>> BEGIN Dataset records

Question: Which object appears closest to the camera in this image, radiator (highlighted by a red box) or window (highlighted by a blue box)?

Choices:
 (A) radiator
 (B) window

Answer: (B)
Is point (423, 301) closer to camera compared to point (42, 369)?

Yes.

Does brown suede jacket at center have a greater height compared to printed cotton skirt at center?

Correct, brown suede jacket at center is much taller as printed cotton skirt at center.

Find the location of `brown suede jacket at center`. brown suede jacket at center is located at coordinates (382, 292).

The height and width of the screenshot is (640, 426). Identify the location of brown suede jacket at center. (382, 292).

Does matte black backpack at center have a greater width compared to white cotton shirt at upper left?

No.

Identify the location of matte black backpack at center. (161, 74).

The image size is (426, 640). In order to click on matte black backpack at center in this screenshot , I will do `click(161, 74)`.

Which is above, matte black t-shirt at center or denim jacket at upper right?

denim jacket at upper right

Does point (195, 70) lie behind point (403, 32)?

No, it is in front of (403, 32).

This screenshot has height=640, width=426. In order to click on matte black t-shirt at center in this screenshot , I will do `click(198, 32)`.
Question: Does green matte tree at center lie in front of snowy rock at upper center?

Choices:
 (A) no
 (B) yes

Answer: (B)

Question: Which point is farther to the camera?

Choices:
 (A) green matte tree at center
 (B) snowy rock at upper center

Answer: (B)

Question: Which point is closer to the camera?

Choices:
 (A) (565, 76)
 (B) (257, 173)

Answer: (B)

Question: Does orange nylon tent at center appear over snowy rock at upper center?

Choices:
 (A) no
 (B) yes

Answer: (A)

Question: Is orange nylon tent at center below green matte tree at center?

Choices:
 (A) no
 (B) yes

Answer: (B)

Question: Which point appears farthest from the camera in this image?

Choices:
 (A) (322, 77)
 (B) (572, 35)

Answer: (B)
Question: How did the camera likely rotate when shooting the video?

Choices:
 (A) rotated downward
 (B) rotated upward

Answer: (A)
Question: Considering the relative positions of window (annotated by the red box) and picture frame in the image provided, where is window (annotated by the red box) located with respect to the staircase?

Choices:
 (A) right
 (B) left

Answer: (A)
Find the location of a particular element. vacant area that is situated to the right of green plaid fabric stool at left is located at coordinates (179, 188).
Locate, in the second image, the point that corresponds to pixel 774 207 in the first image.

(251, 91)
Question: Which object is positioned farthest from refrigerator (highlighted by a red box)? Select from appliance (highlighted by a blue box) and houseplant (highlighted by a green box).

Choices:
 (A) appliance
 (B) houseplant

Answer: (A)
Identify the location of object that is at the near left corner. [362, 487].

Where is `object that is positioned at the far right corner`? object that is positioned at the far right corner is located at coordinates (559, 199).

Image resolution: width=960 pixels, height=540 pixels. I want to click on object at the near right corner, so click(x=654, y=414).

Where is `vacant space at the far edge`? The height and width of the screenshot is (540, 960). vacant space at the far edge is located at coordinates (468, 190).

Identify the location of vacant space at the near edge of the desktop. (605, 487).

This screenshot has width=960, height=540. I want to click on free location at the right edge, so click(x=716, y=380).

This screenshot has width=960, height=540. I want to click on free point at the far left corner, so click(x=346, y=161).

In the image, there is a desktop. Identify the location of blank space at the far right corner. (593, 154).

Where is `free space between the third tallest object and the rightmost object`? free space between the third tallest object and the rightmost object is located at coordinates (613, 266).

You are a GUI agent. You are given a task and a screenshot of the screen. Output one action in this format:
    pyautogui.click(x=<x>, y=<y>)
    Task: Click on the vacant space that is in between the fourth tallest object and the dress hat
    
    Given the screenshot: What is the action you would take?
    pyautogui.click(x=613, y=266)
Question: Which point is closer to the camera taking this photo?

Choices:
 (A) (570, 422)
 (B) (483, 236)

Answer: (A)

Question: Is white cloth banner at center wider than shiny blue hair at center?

>> END Dataset records

Report every line of the recorded data above that contains the word "front".

● **Written answer**:
No, it is in front of (403, 32).
Question: Does green matte tree at center lie in front of snowy rock at upper center?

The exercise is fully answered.